------ Data for processing ------

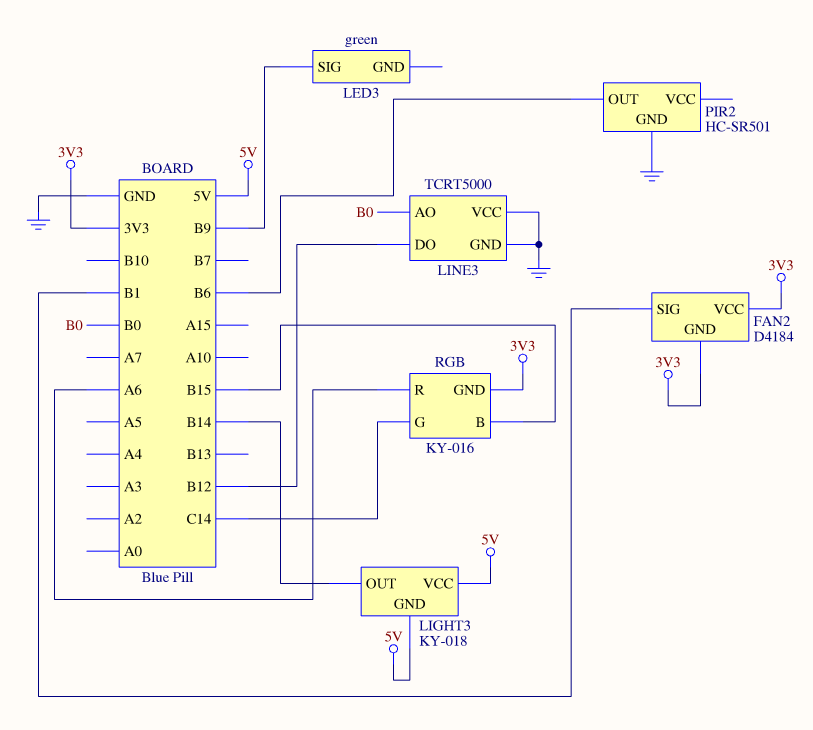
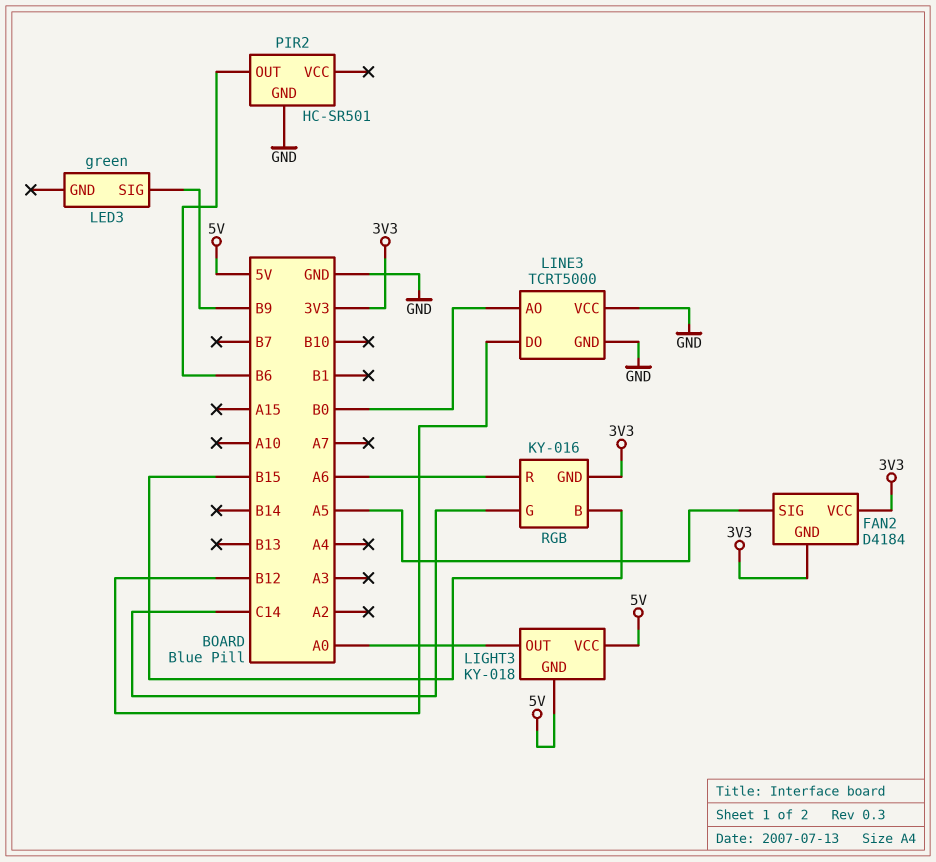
FAN2 pin SIG: B1 -> A5
LIGHT3 pin OUT: B14 -> A0

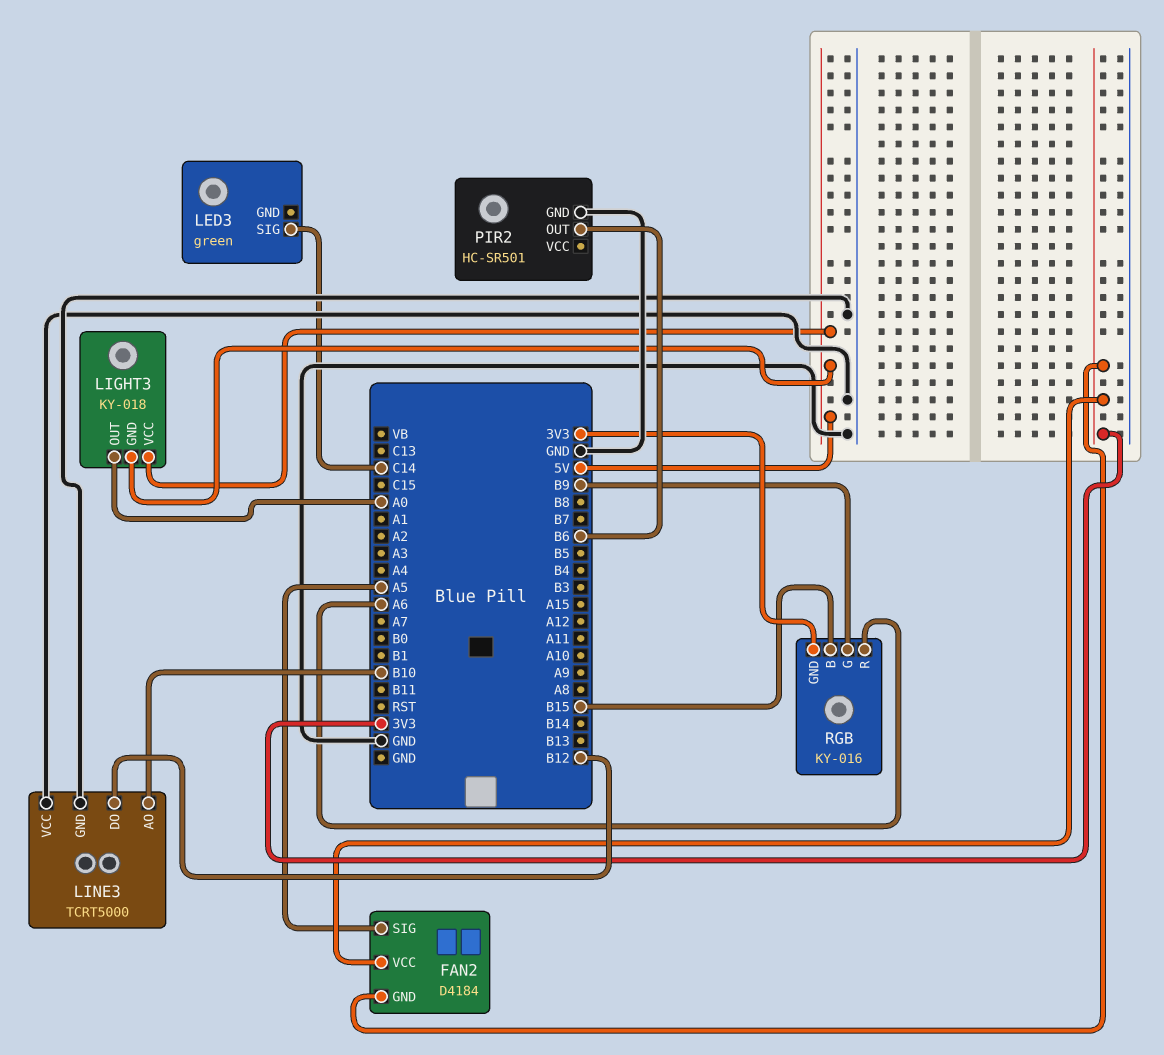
LED3 pin SIG: B9 -> C14
LINE3 pin AO: B0 -> B10
RGB pin G: C14 -> B9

------

■ **Exercise description**: Write the listing out exactly, apart from its pictures.

■ **Answer to this problem**:
FAN2 pin SIG: B1 -> A5
LIGHT3 pin OUT: B14 -> A0

LED3 pin SIG: B9 -> C14
LINE3 pin AO: B0 -> B10
RGB pin G: C14 -> B9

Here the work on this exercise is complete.